**ASSIGNED TASK:** Word for word, quote the lines from the one containing "U3 pin in+: W16 -> W17" to the end of the entries below, including both. Leave pictures out.

============================================================

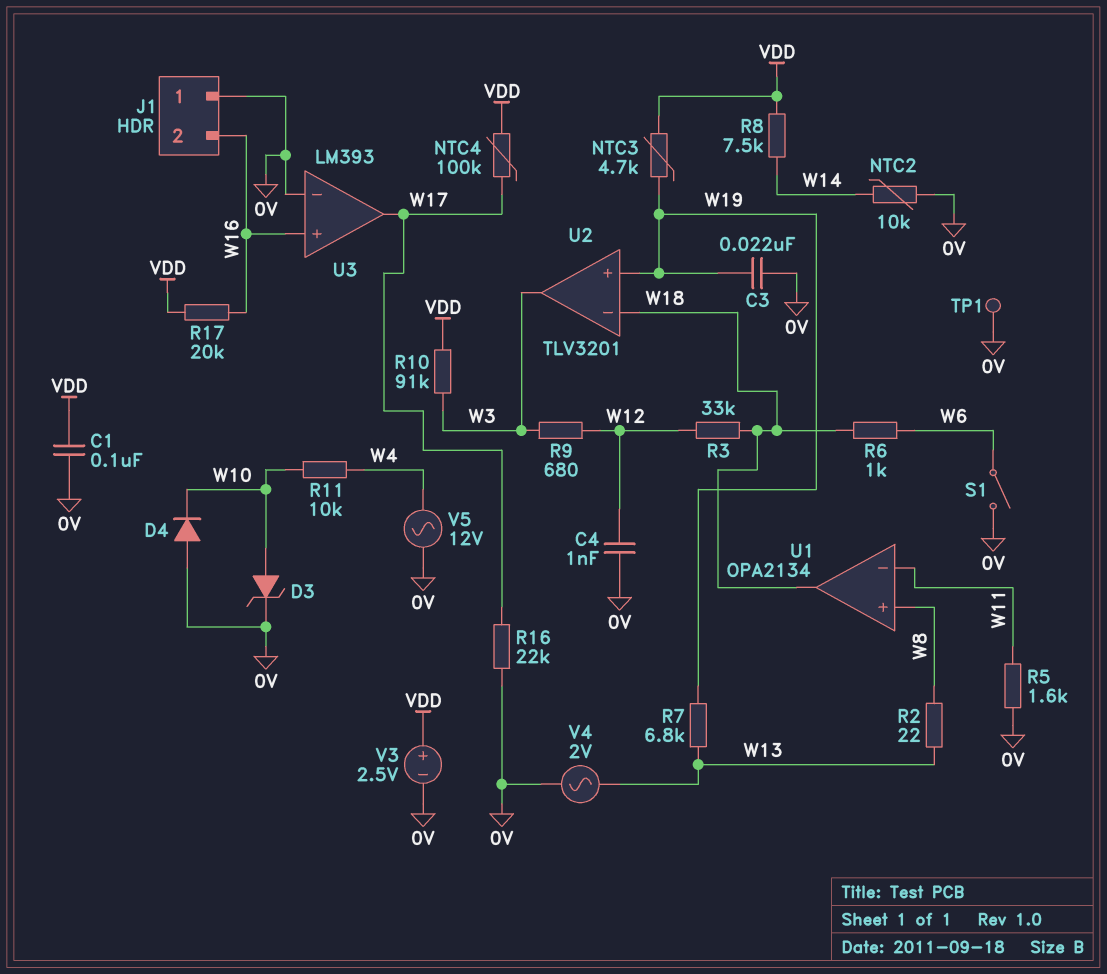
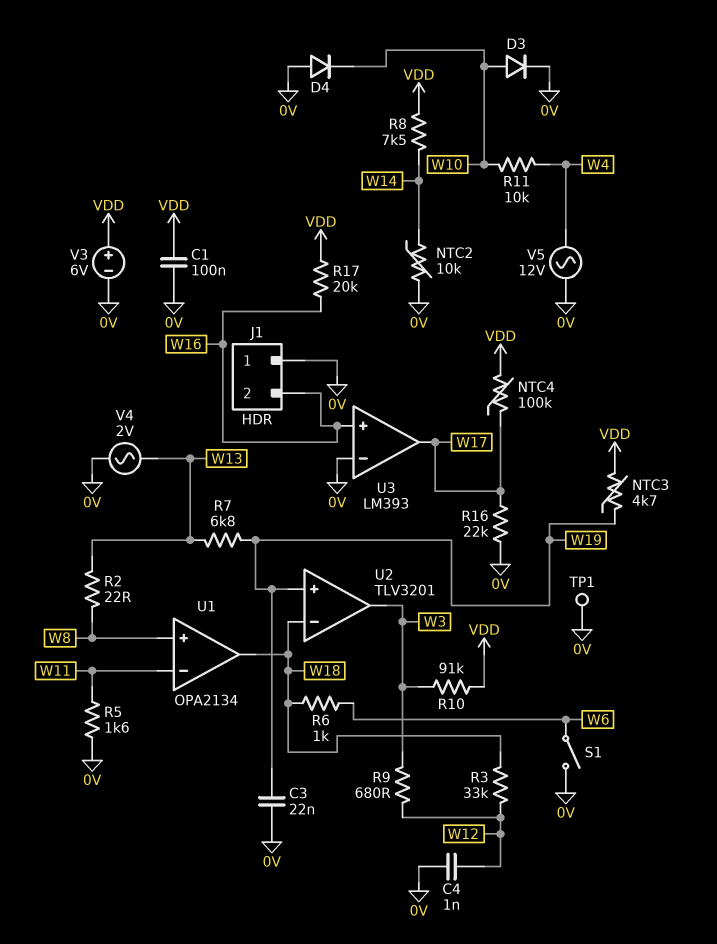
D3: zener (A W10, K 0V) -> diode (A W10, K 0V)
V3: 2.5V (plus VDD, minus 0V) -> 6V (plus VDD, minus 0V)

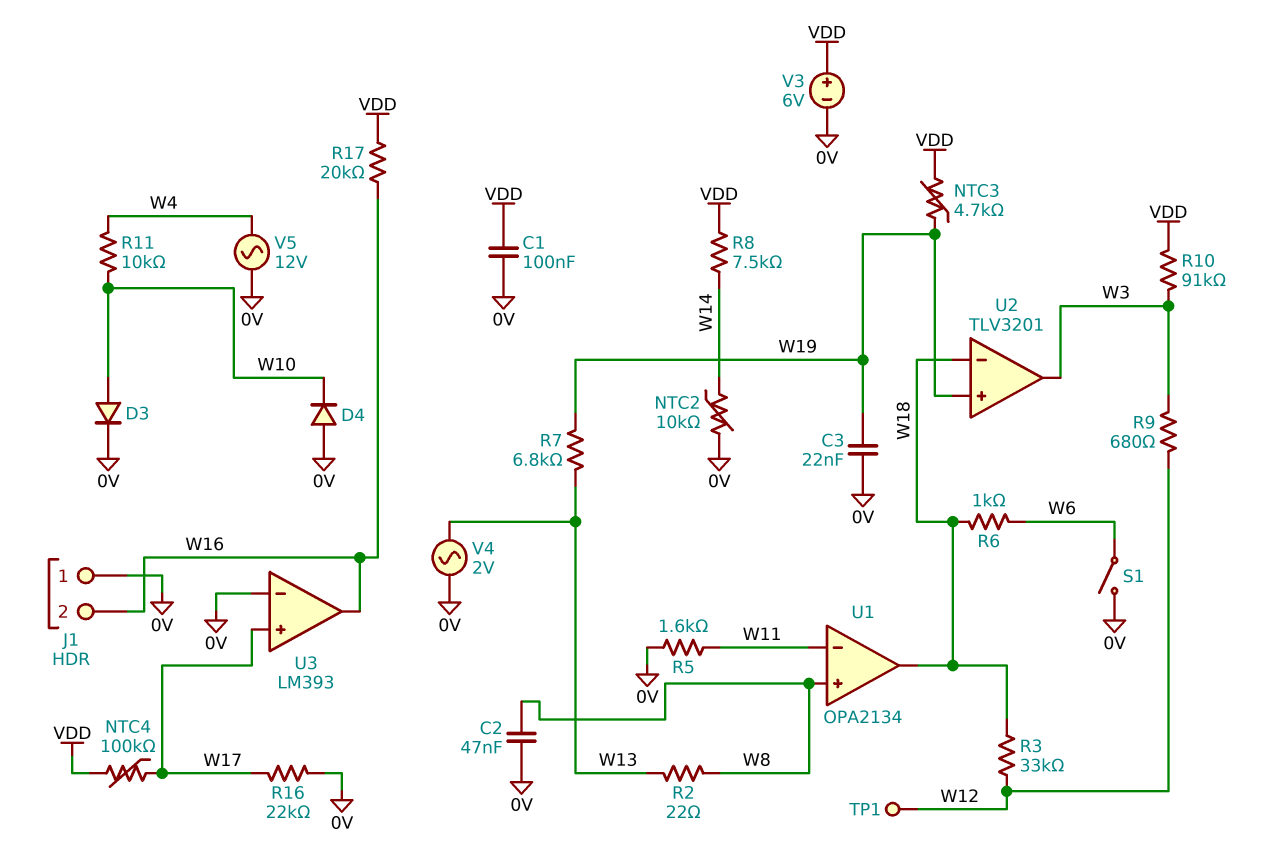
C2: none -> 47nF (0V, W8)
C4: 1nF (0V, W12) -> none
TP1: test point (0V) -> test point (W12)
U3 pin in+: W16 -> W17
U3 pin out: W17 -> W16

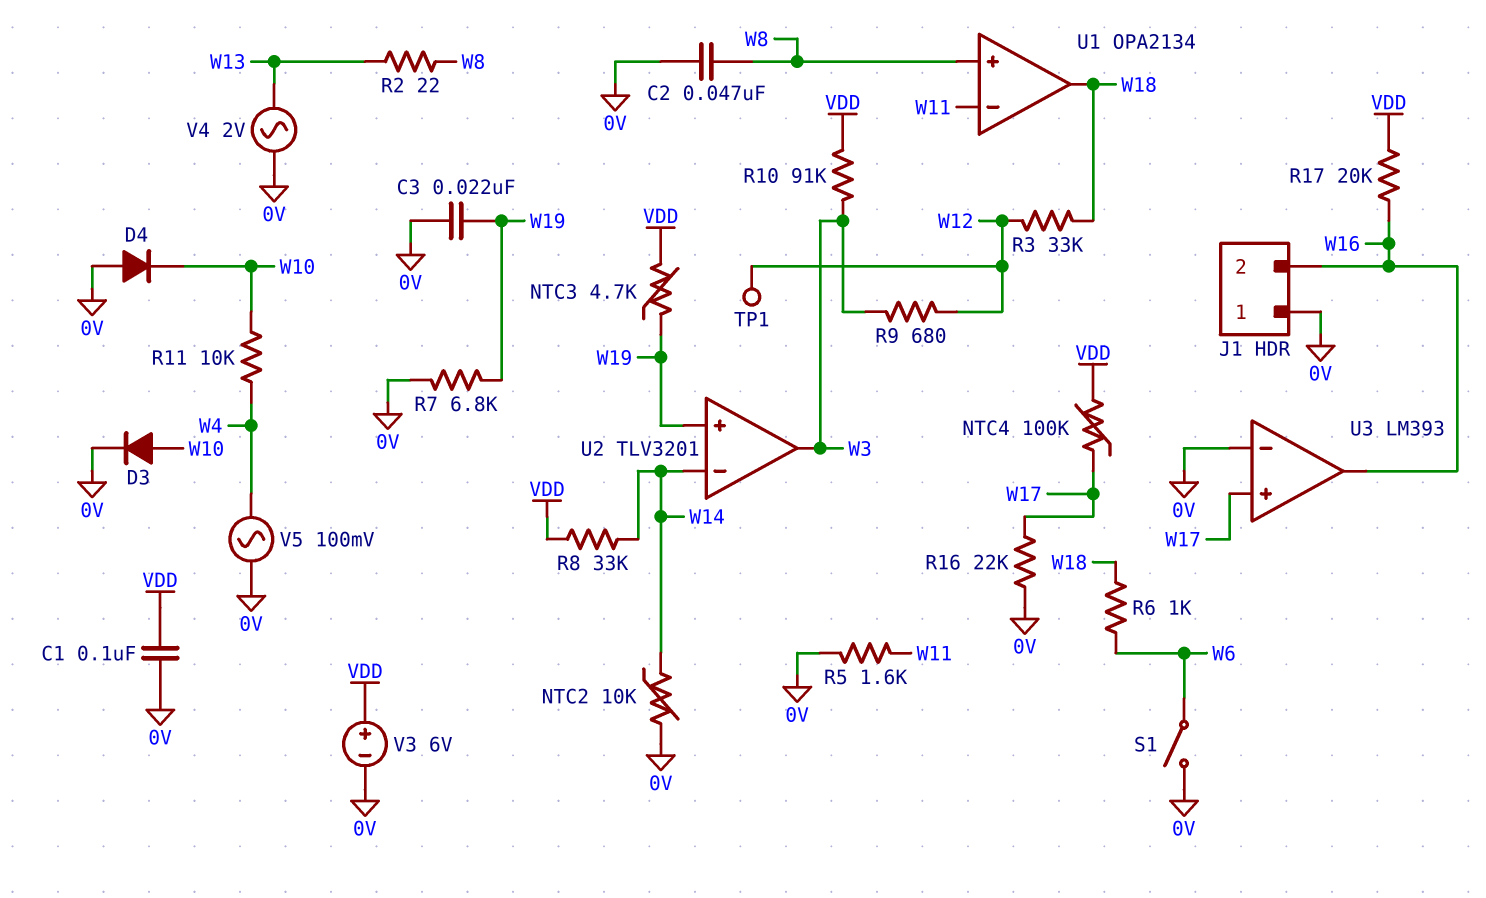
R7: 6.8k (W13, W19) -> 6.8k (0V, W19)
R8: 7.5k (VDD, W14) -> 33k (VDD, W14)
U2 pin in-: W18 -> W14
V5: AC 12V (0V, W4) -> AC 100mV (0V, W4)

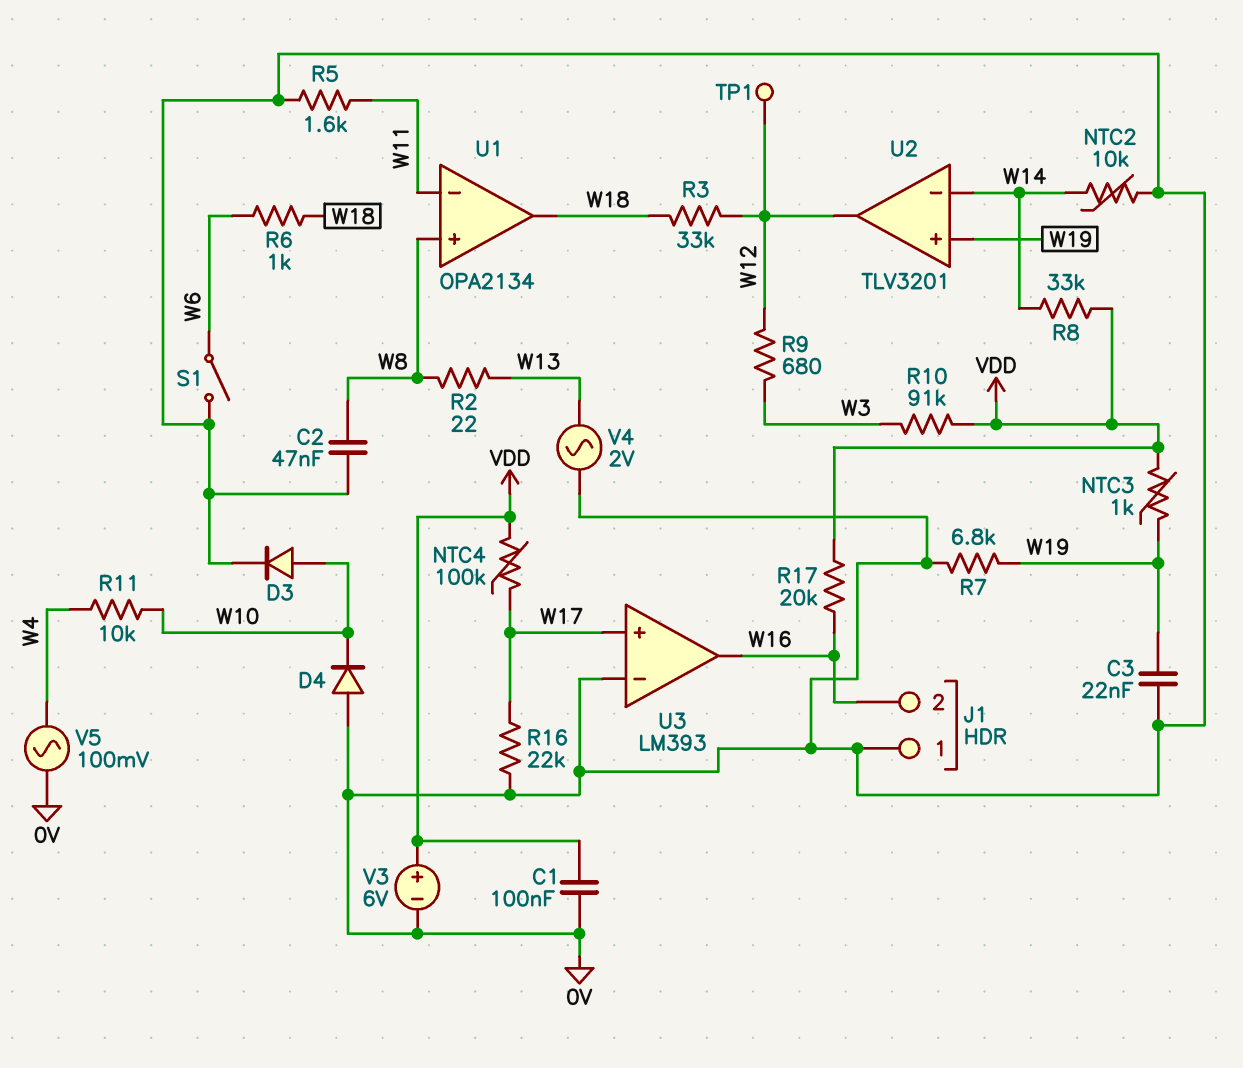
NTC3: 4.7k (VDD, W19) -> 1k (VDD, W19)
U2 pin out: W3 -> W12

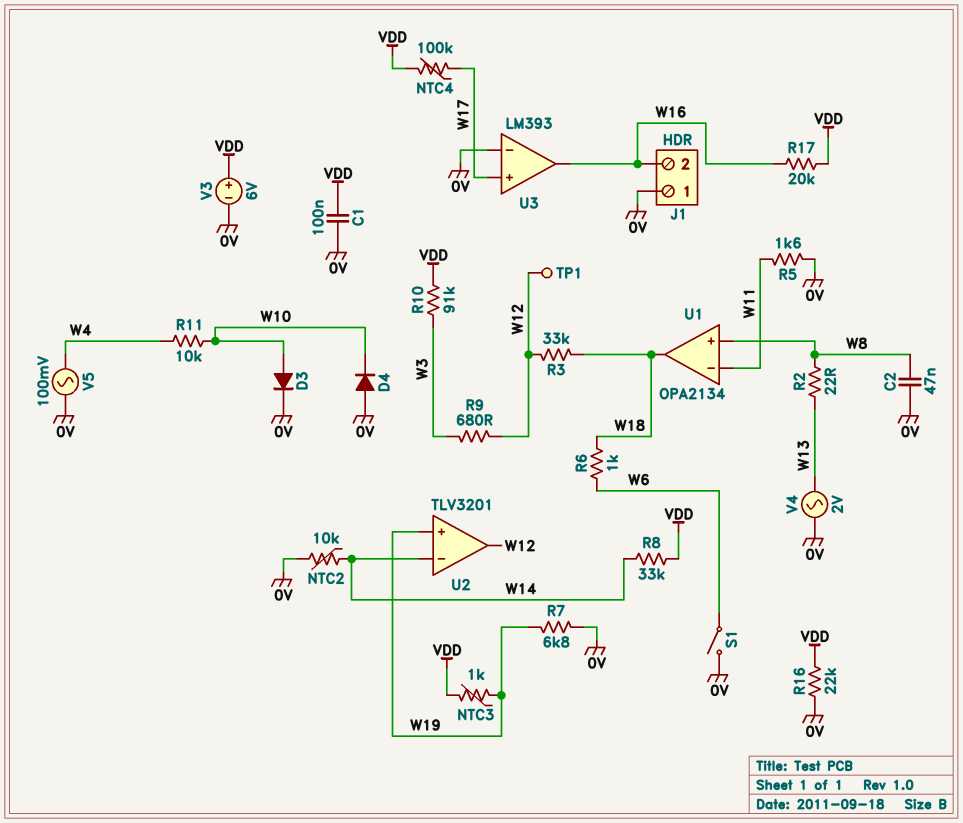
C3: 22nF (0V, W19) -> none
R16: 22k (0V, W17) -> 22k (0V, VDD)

============================================================

**ANSWER FOR THIS EXERCISE:**
U3 pin in+: W16 -> W17
U3 pin out: W17 -> W16

R7: 6.8k (W13, W19) -> 6.8k (0V, W19)
R8: 7.5k (VDD, W14) -> 33k (VDD, W14)
U2 pin in-: W18 -> W14
V5: AC 12V (0V, W4) -> AC 100mV (0V, W4)

NTC3: 4.7k (VDD, W19) -> 1k (VDD, W19)
U2 pin out: W3 -> W12

C3: 22nF (0V, W19) -> none
R16: 22k (0V, W17) -> 22k (0V, VDD)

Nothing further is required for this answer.